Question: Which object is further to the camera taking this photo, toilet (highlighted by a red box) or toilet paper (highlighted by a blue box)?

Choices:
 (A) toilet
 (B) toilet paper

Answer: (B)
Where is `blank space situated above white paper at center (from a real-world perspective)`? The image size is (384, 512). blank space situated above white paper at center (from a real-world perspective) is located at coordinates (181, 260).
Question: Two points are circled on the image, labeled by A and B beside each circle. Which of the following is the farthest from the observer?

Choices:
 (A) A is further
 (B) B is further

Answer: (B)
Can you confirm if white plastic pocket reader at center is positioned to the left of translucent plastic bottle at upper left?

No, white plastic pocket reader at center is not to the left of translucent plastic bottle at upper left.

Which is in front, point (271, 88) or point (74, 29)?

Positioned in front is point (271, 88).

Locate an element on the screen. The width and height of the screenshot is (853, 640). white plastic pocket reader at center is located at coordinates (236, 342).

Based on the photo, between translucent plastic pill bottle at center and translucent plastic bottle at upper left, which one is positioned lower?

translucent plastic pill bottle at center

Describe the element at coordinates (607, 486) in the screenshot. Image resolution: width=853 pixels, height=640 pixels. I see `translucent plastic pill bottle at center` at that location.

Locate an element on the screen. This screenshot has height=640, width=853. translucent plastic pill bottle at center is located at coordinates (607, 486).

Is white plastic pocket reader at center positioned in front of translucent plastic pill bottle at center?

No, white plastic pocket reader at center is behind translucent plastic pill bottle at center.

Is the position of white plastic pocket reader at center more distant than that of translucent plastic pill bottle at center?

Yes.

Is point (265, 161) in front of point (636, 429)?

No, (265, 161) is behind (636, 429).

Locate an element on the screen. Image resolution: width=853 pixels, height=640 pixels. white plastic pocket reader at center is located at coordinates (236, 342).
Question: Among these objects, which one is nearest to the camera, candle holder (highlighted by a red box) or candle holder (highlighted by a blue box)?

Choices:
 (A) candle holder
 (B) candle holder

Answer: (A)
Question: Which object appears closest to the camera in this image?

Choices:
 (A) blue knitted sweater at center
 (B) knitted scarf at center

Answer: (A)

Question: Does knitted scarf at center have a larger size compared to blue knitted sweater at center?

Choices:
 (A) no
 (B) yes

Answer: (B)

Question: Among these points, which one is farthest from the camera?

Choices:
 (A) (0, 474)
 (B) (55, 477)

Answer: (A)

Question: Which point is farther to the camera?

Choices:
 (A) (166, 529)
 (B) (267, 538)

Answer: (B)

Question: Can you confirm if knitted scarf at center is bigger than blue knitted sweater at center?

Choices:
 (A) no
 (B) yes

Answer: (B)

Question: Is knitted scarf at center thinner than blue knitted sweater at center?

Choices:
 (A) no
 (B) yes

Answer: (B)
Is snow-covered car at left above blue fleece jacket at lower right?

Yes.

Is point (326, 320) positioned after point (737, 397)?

────────────────────

▸ **Exercise description**:
Update the part of the listing from the line with "No, white plastic pocket reader at center is not" to the line with "Is white plastic" by changing "pocket reader" to "card reader" wherever it occurs, with nothing else altered. Return only those lines.

▸ **Task answer**:
No, white plastic card reader at center is not to the left of translucent plastic bottle at upper left.

Which is in front, point (271, 88) or point (74, 29)?

Positioned in front is point (271, 88).

Locate an element on the screen. The width and height of the screenshot is (853, 640). white plastic card reader at center is located at coordinates (236, 342).

Based on the photo, between translucent plastic pill bottle at center and translucent plastic bottle at upper left, which one is positioned lower?

translucent plastic pill bottle at center

Describe the element at coordinates (607, 486) in the screenshot. Image resolution: width=853 pixels, height=640 pixels. I see `translucent plastic pill bottle at center` at that location.

Locate an element on the screen. This screenshot has height=640, width=853. translucent plastic pill bottle at center is located at coordinates (607, 486).

Is white plastic card reader at center positioned in front of translucent plastic pill bottle at center?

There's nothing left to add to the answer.